• YOUR INSTRUCTIONS
Copy out every line of the records in which "camera" can be found.

• EXTRACTED DATA
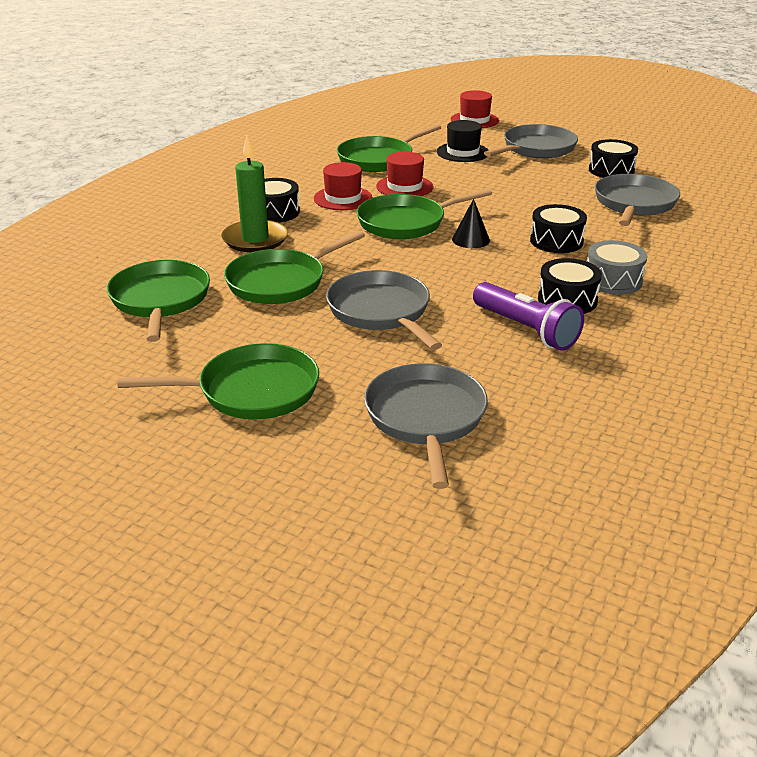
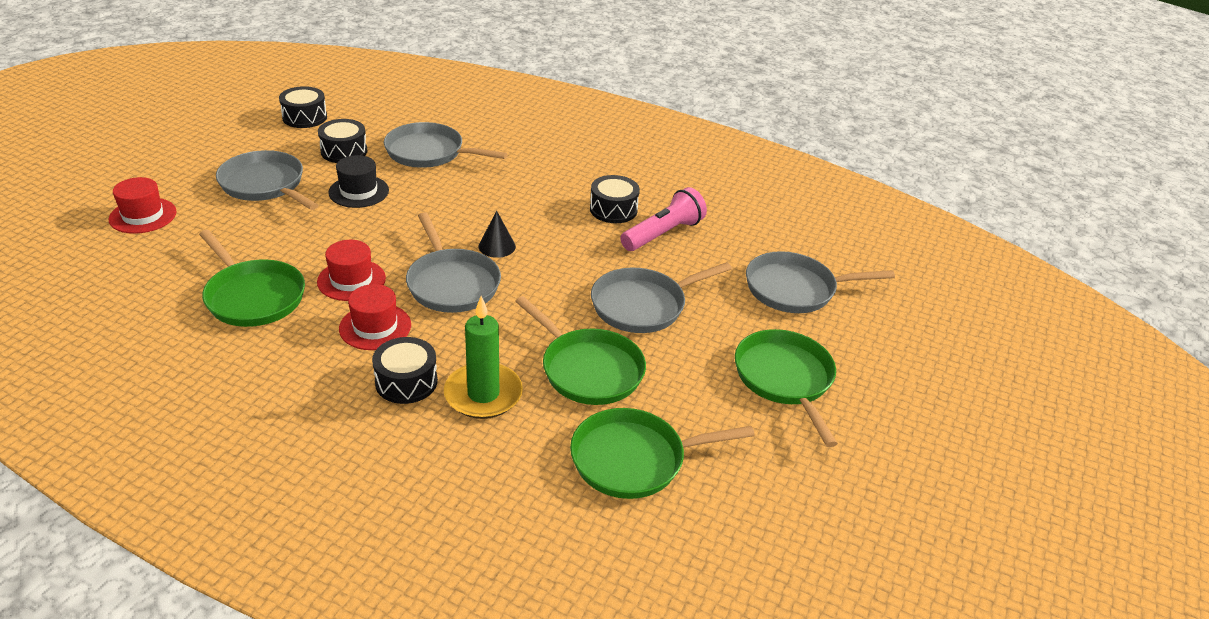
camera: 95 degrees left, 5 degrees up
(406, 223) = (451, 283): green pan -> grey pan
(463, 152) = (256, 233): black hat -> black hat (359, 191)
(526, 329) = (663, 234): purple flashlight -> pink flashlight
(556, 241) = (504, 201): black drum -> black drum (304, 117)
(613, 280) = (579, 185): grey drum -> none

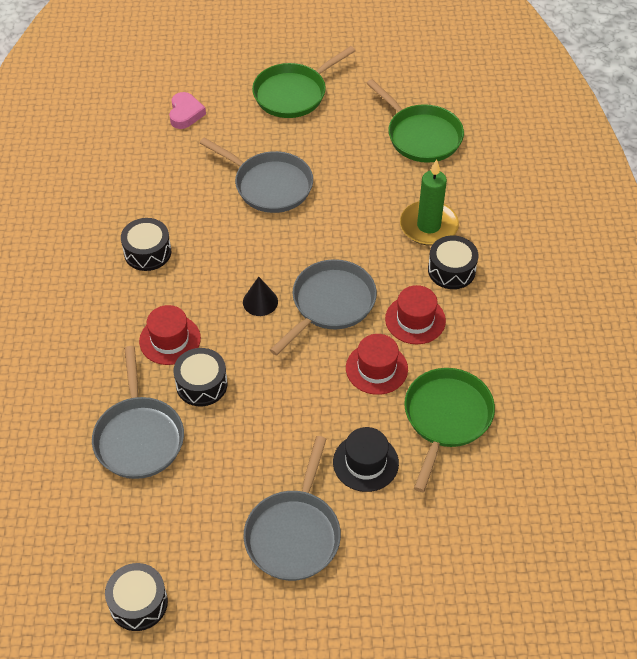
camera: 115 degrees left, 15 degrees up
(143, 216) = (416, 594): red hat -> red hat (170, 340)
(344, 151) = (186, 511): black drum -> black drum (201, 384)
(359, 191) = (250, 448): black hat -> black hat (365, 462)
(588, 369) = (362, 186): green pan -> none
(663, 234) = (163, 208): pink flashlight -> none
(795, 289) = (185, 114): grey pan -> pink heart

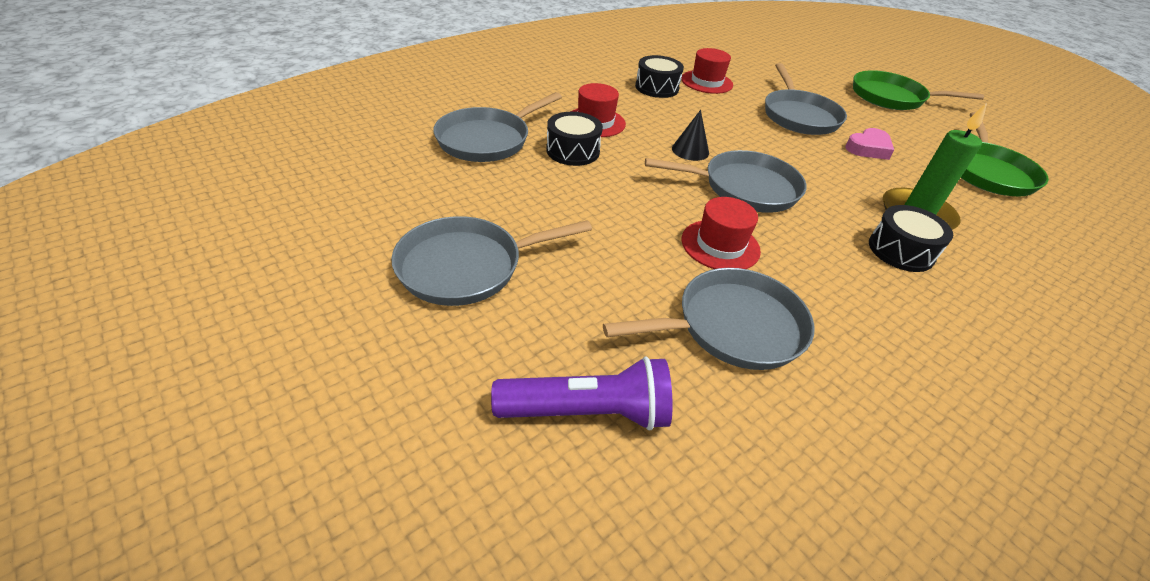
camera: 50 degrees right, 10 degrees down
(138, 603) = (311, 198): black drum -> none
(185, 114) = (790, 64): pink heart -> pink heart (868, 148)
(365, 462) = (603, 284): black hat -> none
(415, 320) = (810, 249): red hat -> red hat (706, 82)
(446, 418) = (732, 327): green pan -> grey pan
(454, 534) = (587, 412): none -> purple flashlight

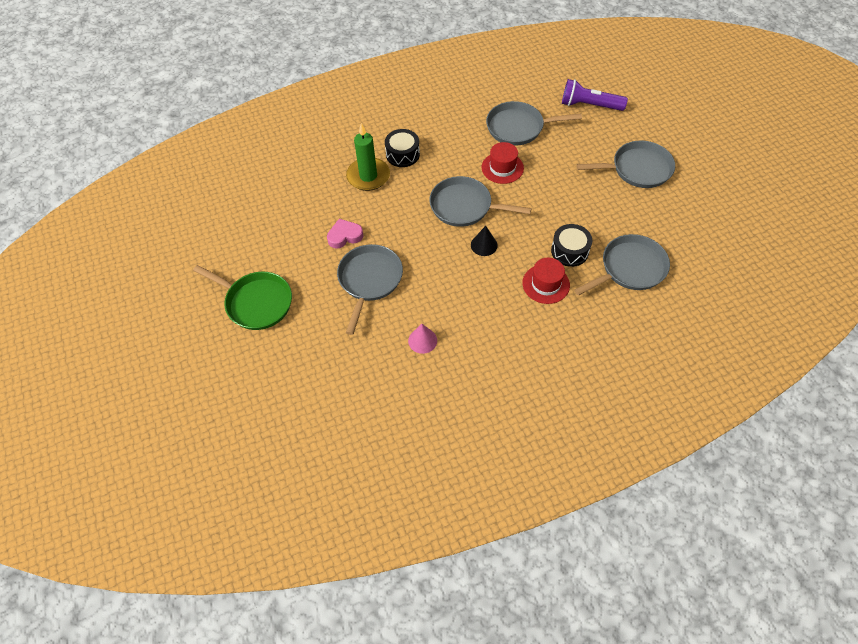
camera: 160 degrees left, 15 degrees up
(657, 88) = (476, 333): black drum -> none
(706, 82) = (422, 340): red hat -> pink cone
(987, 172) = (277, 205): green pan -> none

• OUTPUT
camera: 95 degrees left, 5 degrees up
camera: 115 degrees left, 15 degrees up
camera: 50 degrees right, 10 degrees down
camera: 160 degrees left, 15 degrees up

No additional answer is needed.